TASK OBJECTIVE:
Give back exactly the lines of the material below, starting with the line with "(445, 467) = (475, 553): blue" and going on through the line with "(733, 572) = (190, 502): grey star -> none".

LISTED RECORDS:
=-=-=-=-=
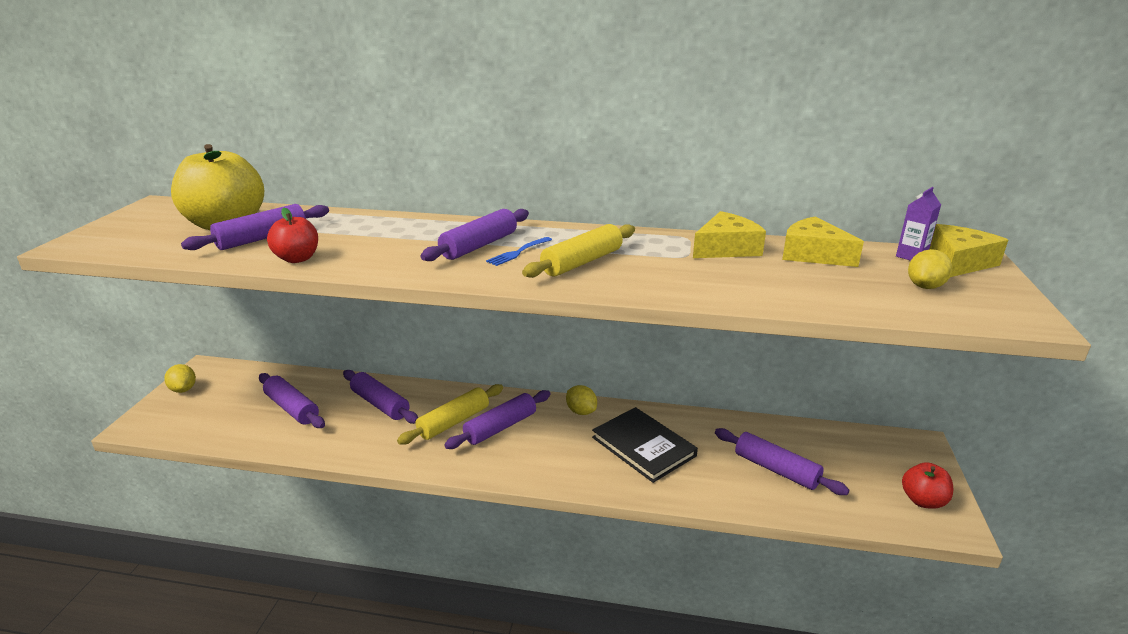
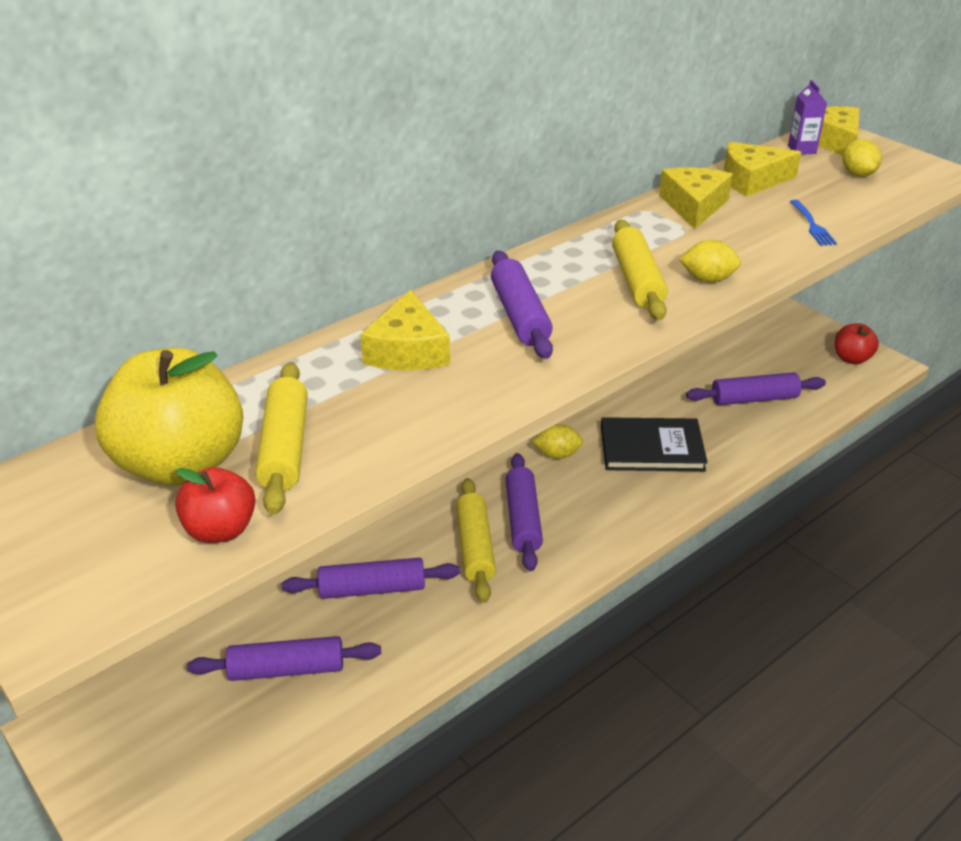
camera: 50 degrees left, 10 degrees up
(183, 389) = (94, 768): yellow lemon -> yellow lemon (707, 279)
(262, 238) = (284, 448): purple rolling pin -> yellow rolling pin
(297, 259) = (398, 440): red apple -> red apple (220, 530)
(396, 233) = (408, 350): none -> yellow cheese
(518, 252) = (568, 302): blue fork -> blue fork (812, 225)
=-=-=-=-=
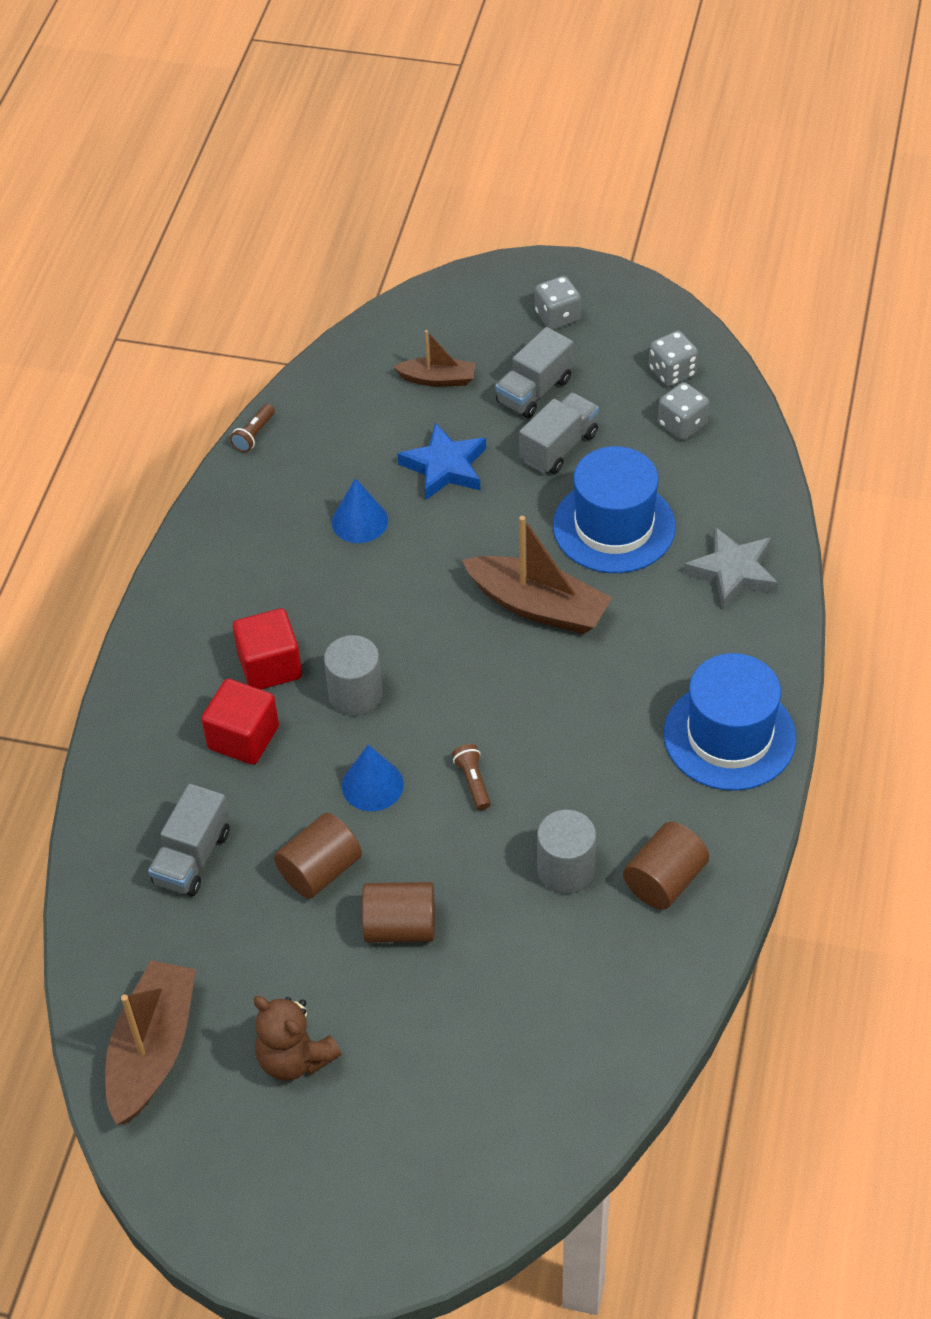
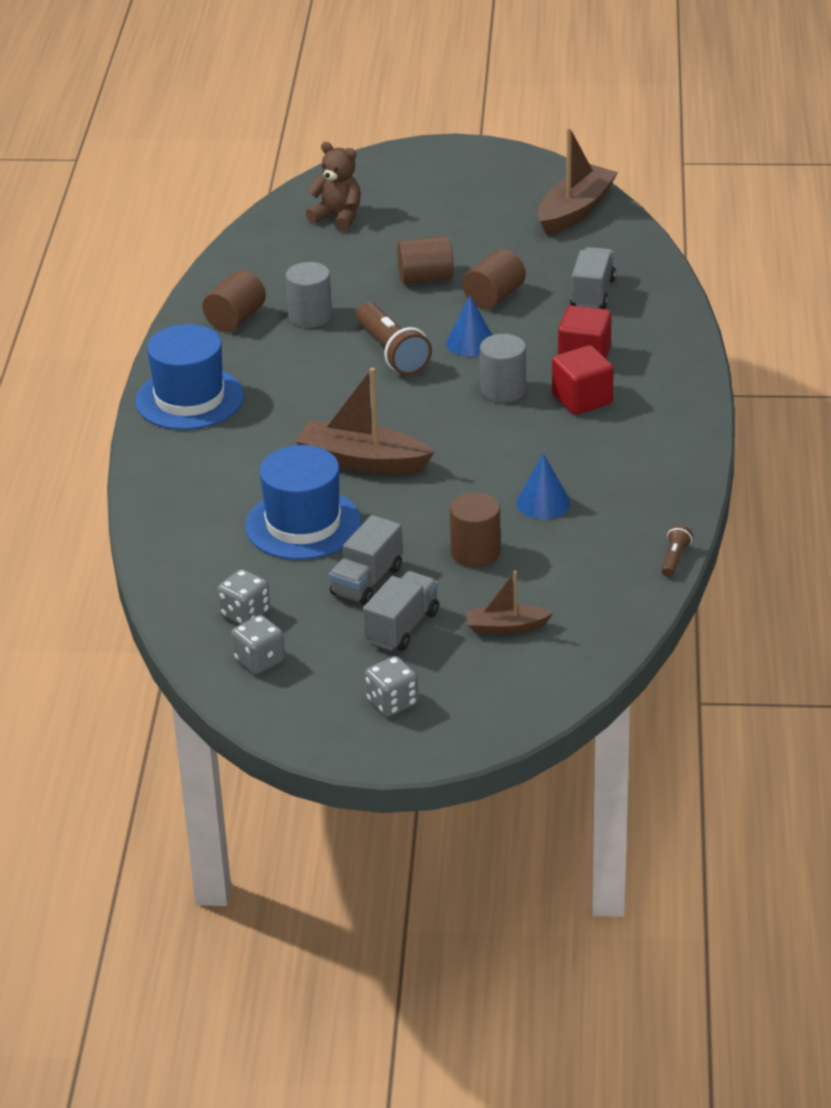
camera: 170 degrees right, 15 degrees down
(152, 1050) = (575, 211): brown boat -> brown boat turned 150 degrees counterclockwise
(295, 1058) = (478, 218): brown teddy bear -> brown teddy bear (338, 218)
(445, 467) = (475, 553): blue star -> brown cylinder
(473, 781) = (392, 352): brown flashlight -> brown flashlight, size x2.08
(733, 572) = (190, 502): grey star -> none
=-=-=-=-=
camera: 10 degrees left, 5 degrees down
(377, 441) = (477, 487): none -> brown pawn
=-=-=-=-=
RESULT:
(445, 467) = (475, 553): blue star -> brown cylinder
(473, 781) = (392, 352): brown flashlight -> brown flashlight, size x2.08
(733, 572) = (190, 502): grey star -> none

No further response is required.